[Source information]:

---------------

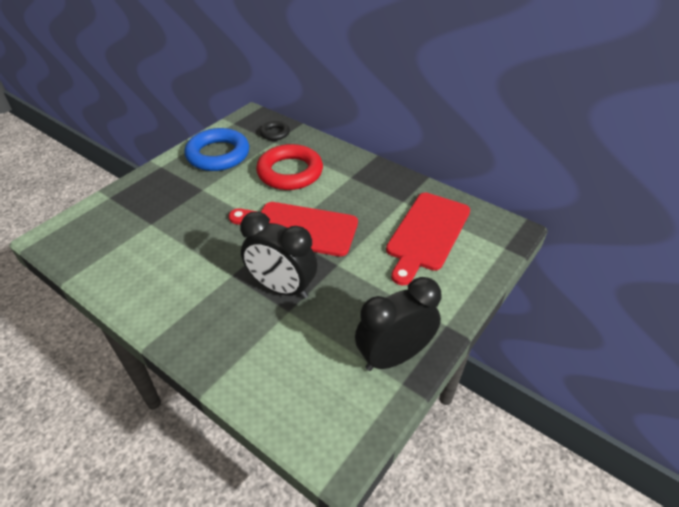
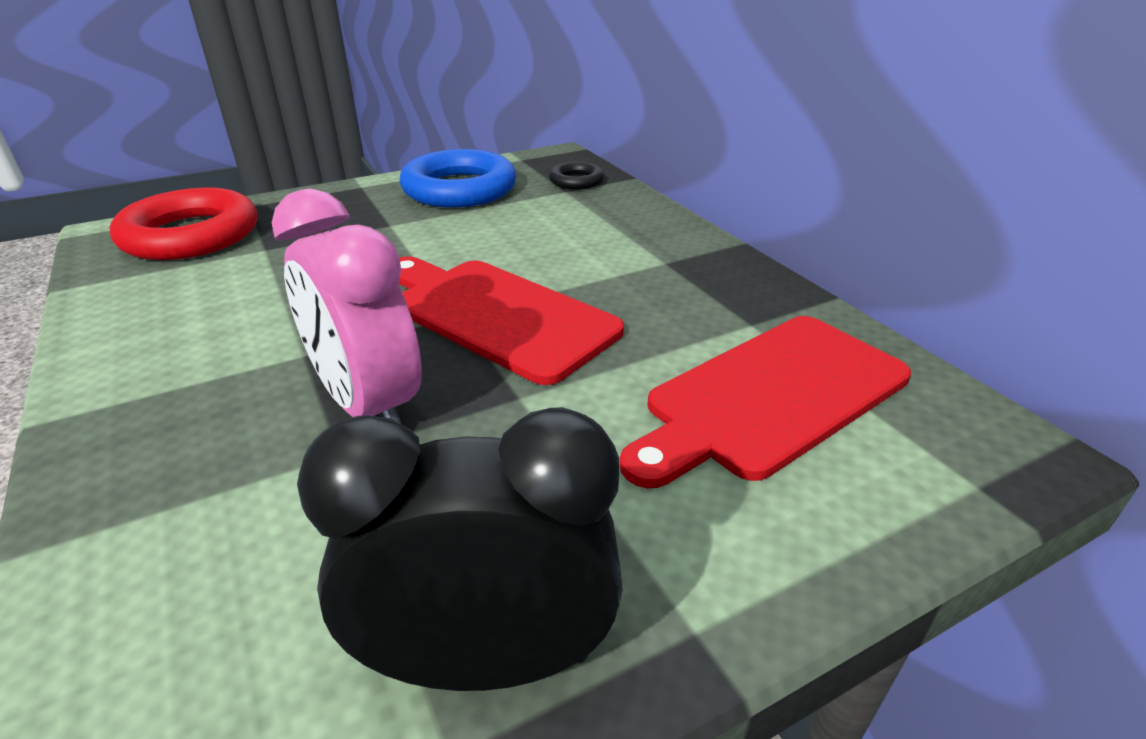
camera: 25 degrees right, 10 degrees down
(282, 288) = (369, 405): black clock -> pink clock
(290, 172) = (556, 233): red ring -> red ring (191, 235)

---------------

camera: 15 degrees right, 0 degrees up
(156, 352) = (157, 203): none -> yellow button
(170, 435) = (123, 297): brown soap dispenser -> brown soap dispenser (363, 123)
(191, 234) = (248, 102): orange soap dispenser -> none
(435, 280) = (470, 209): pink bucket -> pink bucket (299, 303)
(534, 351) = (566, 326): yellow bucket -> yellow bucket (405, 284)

---------------

[What you have to do]: Collect each line of the entries that has the word "camera", copying it in full.

[Output]:
camera: 25 degrees right, 10 degrees down
camera: 15 degrees right, 0 degrees up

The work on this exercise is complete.